--- Records shown Enclosed Below ---

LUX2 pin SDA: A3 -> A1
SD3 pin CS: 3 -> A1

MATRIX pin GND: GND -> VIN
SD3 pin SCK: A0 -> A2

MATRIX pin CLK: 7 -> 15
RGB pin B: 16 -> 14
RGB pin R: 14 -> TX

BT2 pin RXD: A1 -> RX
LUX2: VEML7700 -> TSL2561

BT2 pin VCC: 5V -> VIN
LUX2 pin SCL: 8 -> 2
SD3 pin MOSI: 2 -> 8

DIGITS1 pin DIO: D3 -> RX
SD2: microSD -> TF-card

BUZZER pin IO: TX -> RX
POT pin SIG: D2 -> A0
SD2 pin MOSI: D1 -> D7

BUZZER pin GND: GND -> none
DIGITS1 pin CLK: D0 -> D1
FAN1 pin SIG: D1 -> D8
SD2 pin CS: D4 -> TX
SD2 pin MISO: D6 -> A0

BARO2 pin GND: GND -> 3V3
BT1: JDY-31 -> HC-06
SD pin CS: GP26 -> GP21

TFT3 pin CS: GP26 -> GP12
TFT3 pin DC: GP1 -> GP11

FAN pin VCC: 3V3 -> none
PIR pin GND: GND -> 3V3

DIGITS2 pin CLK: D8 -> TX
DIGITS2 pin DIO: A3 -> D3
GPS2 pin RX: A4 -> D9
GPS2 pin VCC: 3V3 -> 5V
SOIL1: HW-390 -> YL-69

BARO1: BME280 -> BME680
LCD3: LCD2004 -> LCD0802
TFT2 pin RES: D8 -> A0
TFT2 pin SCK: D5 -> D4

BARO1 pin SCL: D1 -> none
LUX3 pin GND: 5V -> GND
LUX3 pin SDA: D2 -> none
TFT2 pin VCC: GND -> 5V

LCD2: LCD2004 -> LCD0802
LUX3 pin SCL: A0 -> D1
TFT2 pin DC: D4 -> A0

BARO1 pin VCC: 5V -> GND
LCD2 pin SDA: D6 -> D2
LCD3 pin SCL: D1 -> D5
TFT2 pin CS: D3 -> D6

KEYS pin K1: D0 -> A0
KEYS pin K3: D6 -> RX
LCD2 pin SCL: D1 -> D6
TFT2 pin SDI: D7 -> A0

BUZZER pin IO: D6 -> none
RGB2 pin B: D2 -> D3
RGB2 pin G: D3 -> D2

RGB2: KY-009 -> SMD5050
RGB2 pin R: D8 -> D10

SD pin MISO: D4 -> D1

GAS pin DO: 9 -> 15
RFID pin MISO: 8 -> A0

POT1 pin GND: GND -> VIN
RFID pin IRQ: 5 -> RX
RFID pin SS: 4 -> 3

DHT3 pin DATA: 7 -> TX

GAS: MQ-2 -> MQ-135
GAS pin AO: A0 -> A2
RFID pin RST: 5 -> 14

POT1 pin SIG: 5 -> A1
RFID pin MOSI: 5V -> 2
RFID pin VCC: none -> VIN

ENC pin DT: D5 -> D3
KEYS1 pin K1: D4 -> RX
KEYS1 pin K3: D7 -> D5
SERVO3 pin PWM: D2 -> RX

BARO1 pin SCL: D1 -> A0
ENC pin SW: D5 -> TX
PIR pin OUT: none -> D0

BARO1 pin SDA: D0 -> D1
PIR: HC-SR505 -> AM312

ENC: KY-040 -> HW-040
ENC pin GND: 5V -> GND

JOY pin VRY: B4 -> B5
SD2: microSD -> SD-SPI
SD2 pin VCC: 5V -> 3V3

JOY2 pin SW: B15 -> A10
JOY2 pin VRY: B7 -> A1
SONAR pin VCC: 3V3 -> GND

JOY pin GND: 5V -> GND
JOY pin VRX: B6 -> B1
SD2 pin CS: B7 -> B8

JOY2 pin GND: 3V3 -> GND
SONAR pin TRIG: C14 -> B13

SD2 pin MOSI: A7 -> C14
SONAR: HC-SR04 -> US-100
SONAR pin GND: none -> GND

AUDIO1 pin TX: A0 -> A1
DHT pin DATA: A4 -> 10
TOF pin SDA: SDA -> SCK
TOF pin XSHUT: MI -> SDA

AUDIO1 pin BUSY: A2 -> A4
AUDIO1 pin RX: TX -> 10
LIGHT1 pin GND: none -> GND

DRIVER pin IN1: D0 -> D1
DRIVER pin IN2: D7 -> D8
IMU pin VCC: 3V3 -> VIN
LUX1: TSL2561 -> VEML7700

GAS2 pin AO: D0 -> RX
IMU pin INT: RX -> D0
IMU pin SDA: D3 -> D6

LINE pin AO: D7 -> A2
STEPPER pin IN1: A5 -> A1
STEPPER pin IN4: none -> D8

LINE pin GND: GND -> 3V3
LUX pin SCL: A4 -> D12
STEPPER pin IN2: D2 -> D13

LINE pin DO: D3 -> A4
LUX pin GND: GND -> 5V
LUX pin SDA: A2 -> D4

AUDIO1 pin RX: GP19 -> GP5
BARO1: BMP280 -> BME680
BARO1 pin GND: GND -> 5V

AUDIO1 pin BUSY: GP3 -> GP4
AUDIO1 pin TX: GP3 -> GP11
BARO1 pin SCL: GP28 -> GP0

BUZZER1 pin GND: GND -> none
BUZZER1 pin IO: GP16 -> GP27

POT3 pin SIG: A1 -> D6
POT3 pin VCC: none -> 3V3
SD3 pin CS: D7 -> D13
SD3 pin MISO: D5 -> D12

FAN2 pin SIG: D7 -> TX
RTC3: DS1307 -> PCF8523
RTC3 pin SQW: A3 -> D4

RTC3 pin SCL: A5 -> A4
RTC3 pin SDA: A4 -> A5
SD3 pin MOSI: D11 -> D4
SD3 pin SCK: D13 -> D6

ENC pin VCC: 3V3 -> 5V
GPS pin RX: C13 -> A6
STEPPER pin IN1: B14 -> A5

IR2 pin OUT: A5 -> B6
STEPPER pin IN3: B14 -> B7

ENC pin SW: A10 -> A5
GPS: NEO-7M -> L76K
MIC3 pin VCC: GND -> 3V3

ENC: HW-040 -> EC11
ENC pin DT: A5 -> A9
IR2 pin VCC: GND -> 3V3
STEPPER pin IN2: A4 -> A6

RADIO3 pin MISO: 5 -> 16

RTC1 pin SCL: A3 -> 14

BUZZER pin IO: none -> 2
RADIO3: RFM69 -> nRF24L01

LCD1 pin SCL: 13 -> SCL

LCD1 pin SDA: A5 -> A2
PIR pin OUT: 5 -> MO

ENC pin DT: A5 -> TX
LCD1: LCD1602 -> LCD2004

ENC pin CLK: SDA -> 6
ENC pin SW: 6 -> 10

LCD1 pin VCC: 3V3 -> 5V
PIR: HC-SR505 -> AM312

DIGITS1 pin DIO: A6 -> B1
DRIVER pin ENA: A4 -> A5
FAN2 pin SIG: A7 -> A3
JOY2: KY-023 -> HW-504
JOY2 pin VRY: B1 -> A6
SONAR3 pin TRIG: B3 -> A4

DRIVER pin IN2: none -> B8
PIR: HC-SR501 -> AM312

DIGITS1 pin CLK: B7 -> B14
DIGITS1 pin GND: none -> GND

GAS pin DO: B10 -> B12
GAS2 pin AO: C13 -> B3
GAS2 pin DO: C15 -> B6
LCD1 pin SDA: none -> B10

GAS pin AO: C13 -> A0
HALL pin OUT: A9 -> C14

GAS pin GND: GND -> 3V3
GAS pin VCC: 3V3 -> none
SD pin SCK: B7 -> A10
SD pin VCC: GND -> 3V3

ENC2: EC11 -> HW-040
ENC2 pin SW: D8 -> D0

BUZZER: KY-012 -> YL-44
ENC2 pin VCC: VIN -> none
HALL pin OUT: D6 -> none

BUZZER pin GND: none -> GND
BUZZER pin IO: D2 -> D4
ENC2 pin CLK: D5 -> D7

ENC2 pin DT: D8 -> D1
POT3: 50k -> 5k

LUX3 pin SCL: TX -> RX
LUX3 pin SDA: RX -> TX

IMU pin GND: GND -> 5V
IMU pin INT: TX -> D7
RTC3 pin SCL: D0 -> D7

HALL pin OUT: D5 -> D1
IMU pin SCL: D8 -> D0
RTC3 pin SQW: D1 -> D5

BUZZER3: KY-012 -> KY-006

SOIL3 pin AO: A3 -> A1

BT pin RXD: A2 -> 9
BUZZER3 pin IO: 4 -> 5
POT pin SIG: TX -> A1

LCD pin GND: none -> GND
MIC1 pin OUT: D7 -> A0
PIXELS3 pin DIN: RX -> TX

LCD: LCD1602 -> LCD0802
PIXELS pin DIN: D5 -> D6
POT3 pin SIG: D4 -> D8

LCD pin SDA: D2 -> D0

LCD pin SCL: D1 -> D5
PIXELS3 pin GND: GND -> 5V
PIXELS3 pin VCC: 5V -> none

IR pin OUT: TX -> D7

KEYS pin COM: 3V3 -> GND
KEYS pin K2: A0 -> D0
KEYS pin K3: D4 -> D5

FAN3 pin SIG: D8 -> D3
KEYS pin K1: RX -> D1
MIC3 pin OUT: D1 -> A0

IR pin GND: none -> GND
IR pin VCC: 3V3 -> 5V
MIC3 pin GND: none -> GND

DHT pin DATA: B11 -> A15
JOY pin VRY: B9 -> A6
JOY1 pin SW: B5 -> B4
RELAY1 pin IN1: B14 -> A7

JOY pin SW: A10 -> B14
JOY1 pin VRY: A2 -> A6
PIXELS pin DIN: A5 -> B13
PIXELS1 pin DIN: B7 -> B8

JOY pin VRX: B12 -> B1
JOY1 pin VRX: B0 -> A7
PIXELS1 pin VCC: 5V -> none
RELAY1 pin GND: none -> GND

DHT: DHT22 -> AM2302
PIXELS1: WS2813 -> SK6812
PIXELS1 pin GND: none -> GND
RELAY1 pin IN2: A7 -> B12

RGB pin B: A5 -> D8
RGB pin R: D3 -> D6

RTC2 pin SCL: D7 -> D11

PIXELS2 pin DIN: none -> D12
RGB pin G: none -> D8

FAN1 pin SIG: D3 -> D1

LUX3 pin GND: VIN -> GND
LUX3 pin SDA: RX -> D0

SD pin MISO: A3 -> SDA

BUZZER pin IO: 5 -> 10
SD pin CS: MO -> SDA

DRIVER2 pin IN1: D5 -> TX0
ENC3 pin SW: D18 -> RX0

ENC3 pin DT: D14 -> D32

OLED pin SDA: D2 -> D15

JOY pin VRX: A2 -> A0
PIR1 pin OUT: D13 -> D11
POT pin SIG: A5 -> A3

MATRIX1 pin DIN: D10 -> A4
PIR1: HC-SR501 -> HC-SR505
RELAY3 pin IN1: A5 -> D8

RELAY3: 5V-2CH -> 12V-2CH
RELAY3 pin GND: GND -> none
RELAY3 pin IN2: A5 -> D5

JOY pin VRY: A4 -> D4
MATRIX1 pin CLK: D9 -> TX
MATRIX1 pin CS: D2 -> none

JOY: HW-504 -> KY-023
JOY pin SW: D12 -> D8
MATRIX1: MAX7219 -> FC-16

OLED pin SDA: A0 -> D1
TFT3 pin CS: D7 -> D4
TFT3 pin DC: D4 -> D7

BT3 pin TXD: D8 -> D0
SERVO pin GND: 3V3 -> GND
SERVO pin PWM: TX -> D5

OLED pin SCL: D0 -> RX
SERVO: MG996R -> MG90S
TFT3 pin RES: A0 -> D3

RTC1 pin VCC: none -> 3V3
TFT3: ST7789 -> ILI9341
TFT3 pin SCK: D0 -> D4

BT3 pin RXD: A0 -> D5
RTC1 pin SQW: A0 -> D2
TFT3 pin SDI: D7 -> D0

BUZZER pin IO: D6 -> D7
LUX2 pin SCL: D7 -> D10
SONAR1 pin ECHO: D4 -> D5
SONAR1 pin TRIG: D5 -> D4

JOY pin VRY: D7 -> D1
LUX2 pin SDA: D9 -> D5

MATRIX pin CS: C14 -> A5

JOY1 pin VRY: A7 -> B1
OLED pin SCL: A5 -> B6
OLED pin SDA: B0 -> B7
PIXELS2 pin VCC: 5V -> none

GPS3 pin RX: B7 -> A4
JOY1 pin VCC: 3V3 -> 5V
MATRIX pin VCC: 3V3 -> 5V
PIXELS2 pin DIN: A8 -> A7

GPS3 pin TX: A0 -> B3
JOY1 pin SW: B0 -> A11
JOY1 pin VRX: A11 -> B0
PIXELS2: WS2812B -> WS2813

--- End of Enclosed Records shown ---

Problem requirements: Nothing but the lines from the top of the records down to the line with "LUX2 pin SCL: 8 -> 2" belongs in the answer; repeat them exactly.

Response area:
LUX2 pin SDA: A3 -> A1
SD3 pin CS: 3 -> A1

MATRIX pin GND: GND -> VIN
SD3 pin SCK: A0 -> A2

MATRIX pin CLK: 7 -> 15
RGB pin B: 16 -> 14
RGB pin R: 14 -> TX

BT2 pin RXD: A1 -> RX
LUX2: VEML7700 -> TSL2561

BT2 pin VCC: 5V -> VIN
LUX2 pin SCL: 8 -> 2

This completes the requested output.